START Dataset
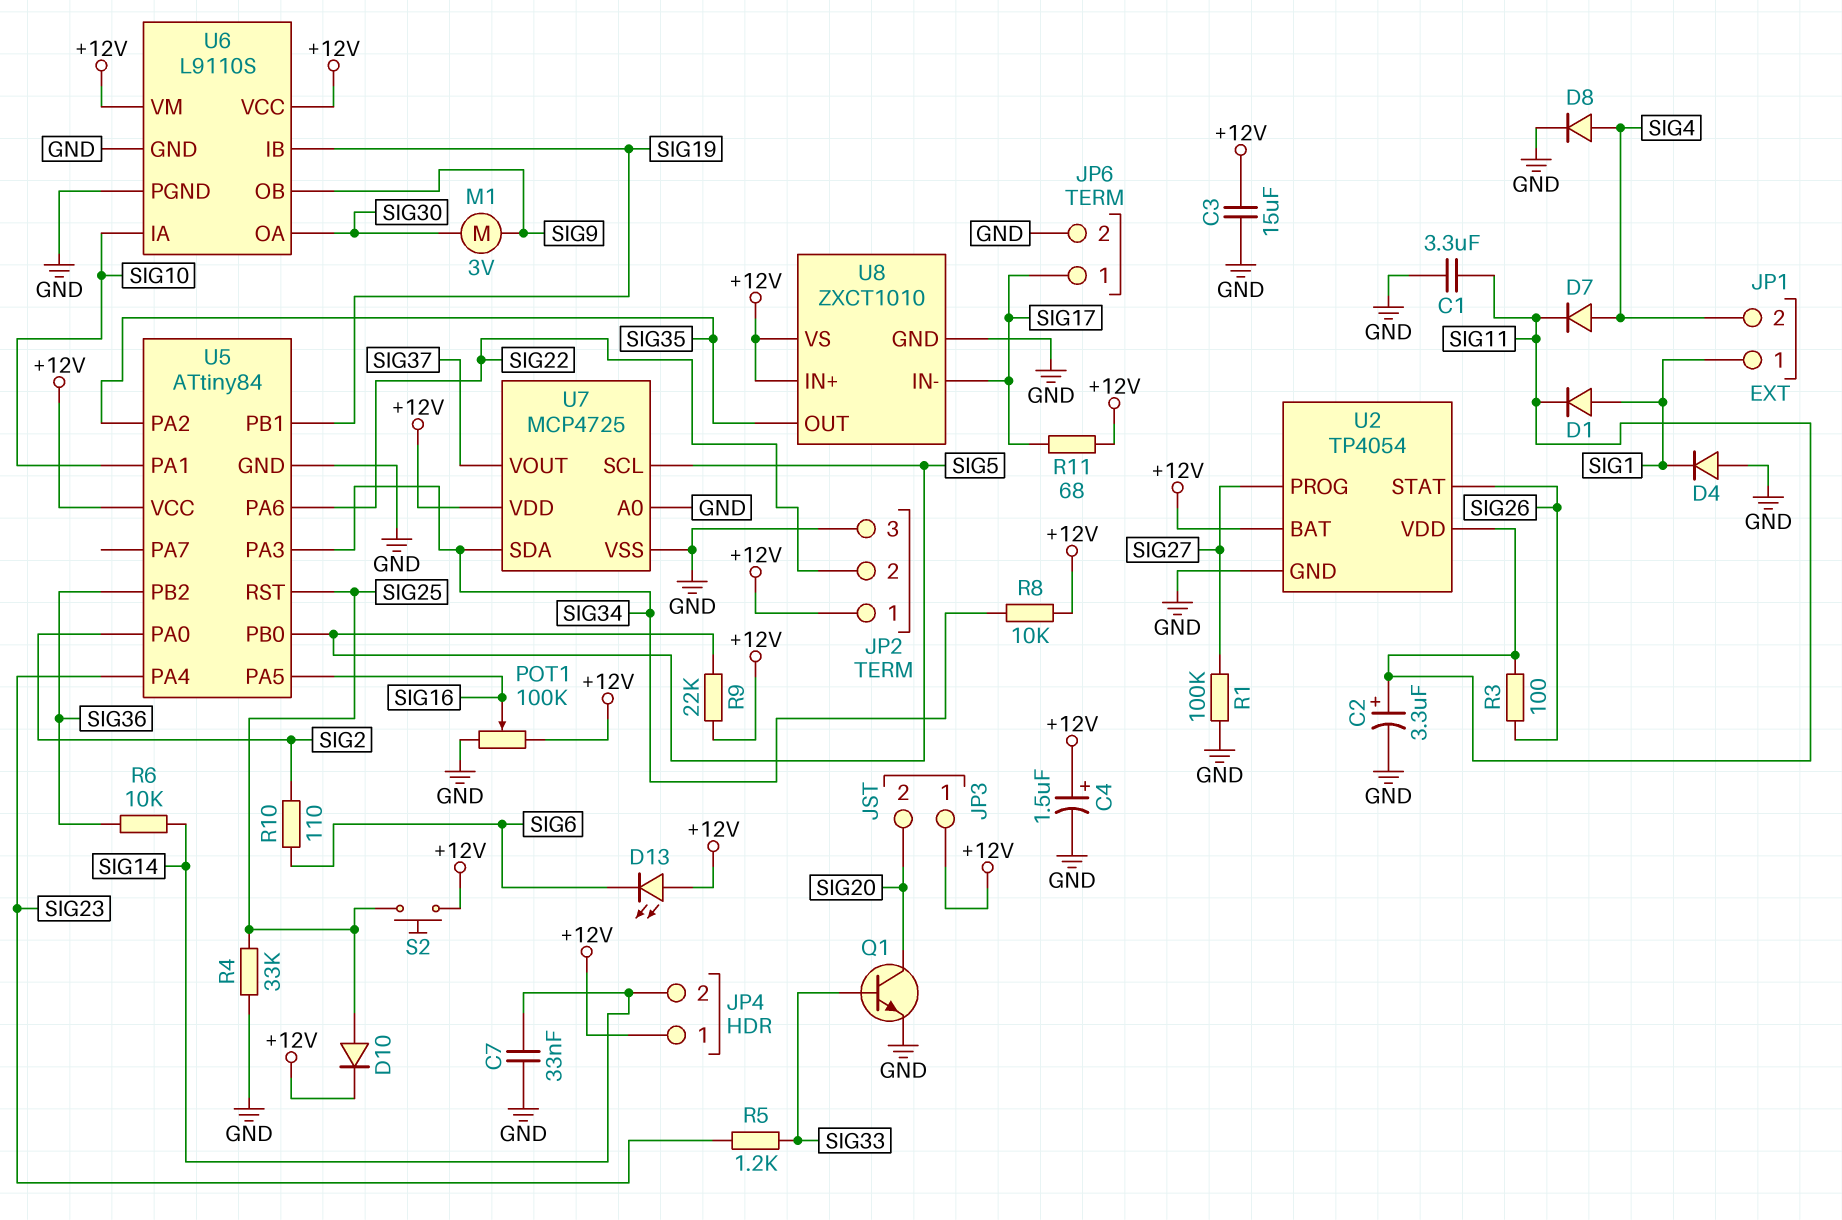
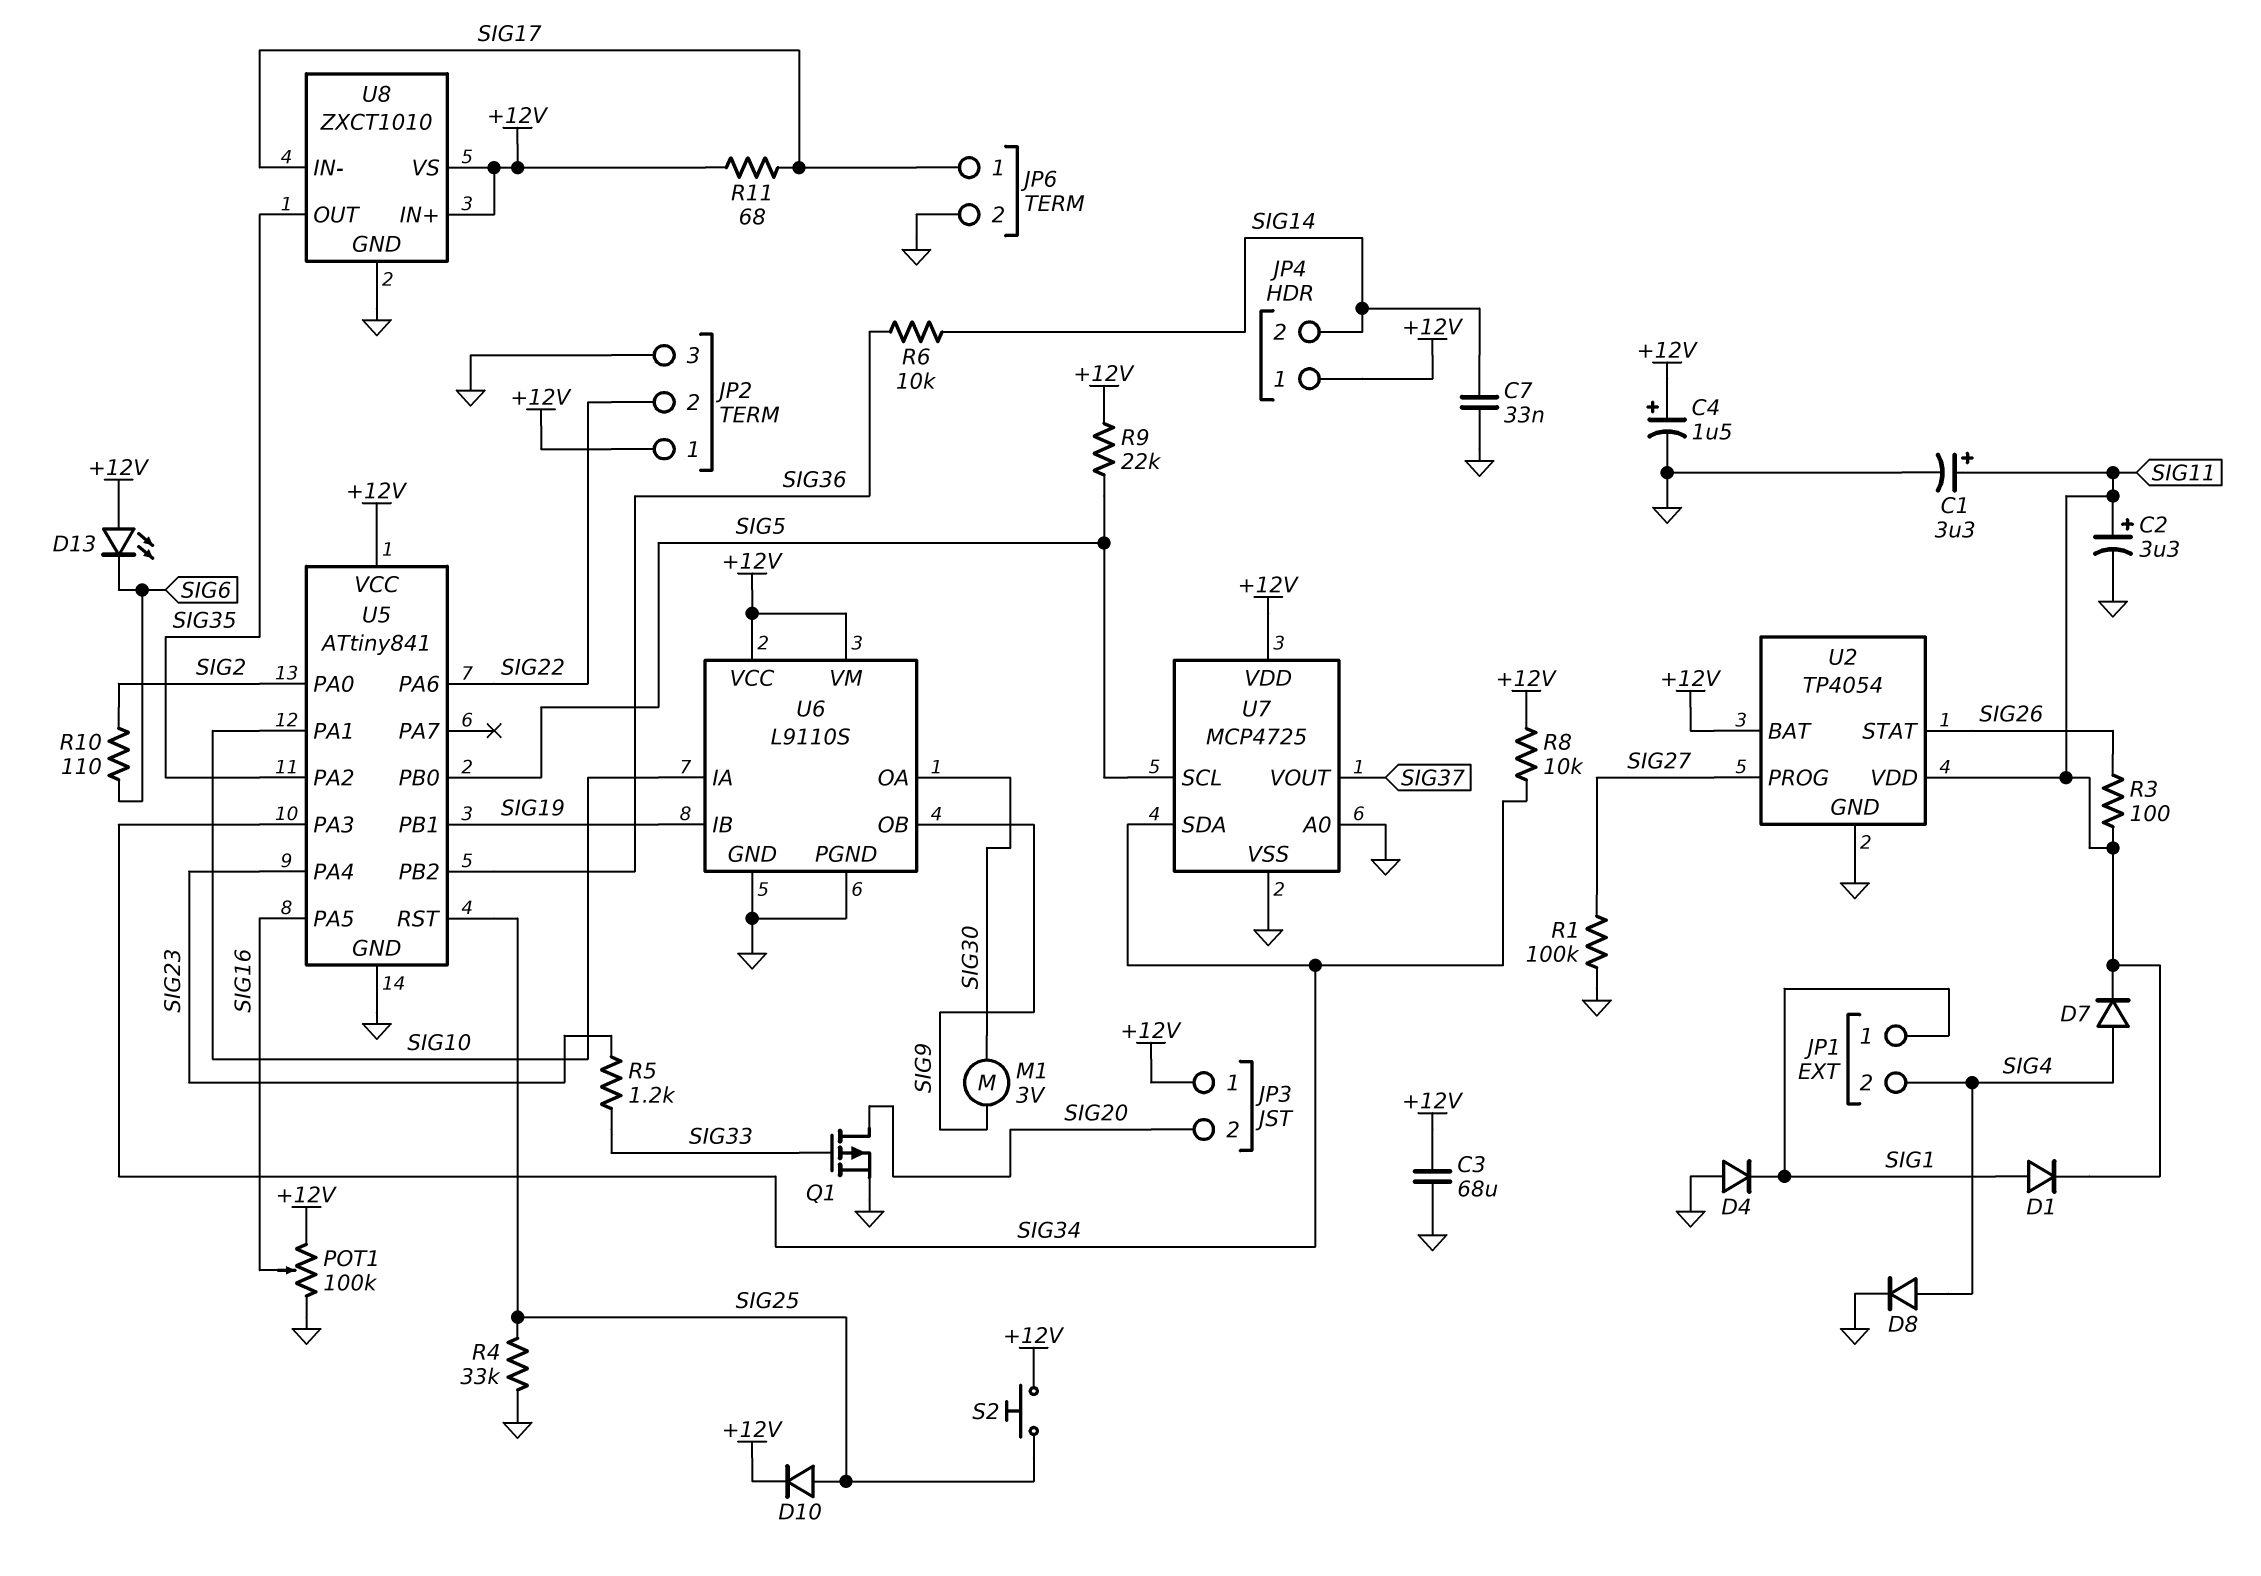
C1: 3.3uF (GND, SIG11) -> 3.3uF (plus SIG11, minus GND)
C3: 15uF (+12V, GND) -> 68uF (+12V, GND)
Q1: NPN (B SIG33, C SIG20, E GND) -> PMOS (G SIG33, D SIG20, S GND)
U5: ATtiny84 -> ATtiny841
END Dataset
START Dataset
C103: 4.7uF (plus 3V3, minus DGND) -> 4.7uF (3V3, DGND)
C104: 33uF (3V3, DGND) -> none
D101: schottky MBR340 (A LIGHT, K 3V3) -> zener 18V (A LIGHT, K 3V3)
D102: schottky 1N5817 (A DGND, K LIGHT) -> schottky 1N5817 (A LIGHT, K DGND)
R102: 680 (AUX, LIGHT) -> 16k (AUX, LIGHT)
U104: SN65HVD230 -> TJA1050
END Dataset
* Task to carry out *
Your answer should consist only of the lines above between the line holding "C1: 3.3uF (GND, SIG11)" and the line holding "U5: ATtiny84 -> ATtiny841", inclusive, each transcribed exactly.

* Written reply *
C1: 3.3uF (GND, SIG11) -> 3.3uF (plus SIG11, minus GND)
C3: 15uF (+12V, GND) -> 68uF (+12V, GND)
Q1: NPN (B SIG33, C SIG20, E GND) -> PMOS (G SIG33, D SIG20, S GND)
U5: ATtiny84 -> ATtiny841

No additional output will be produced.